Brief »
Bring back every record exactly, except for the pictures, which stay out.

Records to process »
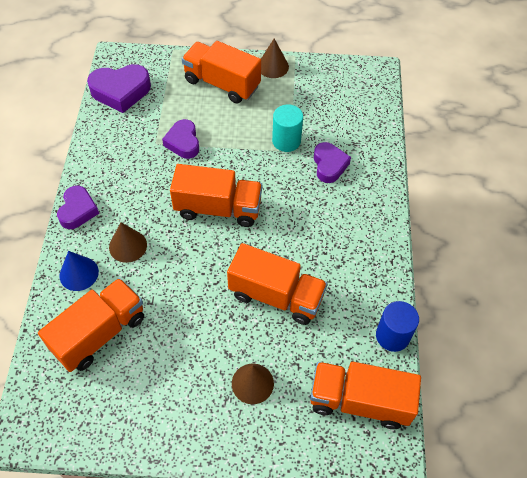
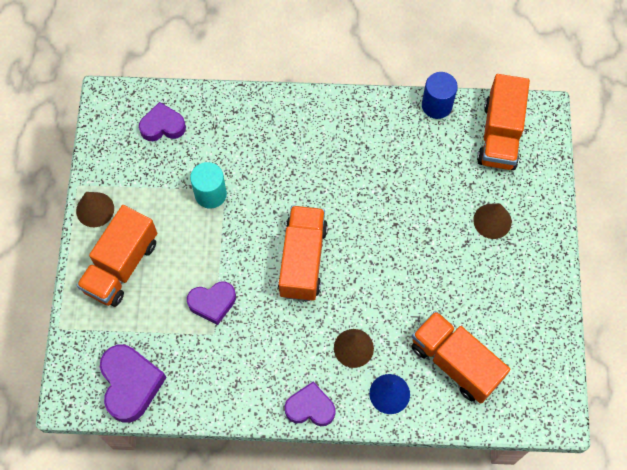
camera: 90 degrees left, 10 degrees up
(276, 295) = (403, 202): orange truck -> none
(329, 165) = (244, 152): purple heart -> purple heart (163, 126)

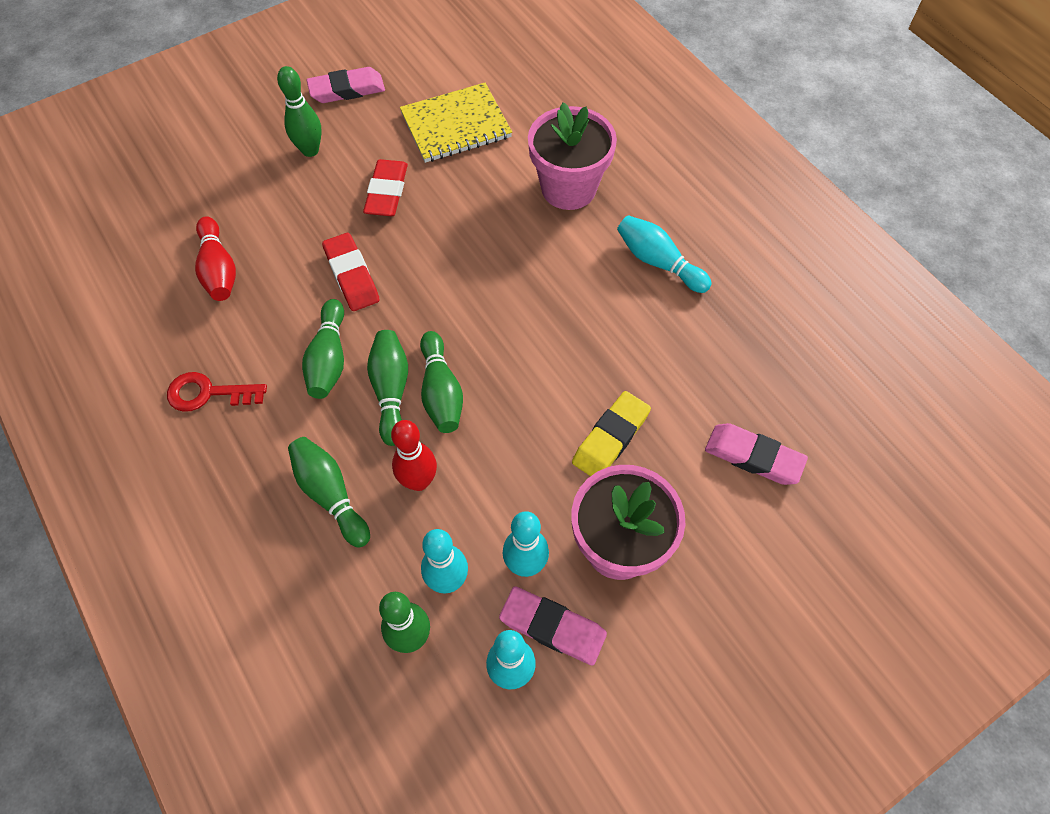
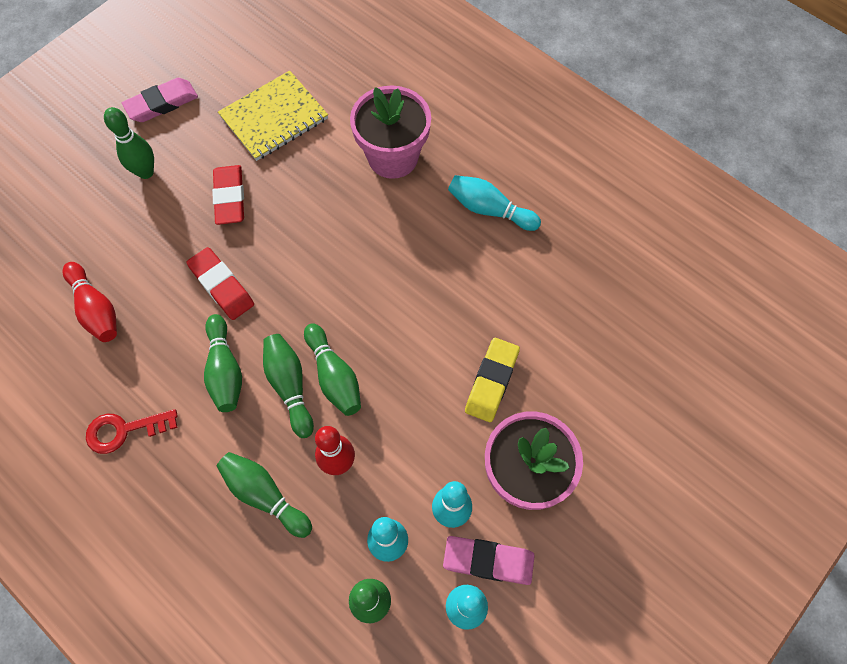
camera: 15 degrees left, 5 degrees up
(753, 457) = (613, 368): pink eraser -> none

Output of the task »
camera: 90 degrees left, 10 degrees up
(276, 295) = (403, 202): orange truck -> none
(329, 165) = (244, 152): purple heart -> purple heart (163, 126)

camera: 15 degrees left, 5 degrees up
(753, 457) = (613, 368): pink eraser -> none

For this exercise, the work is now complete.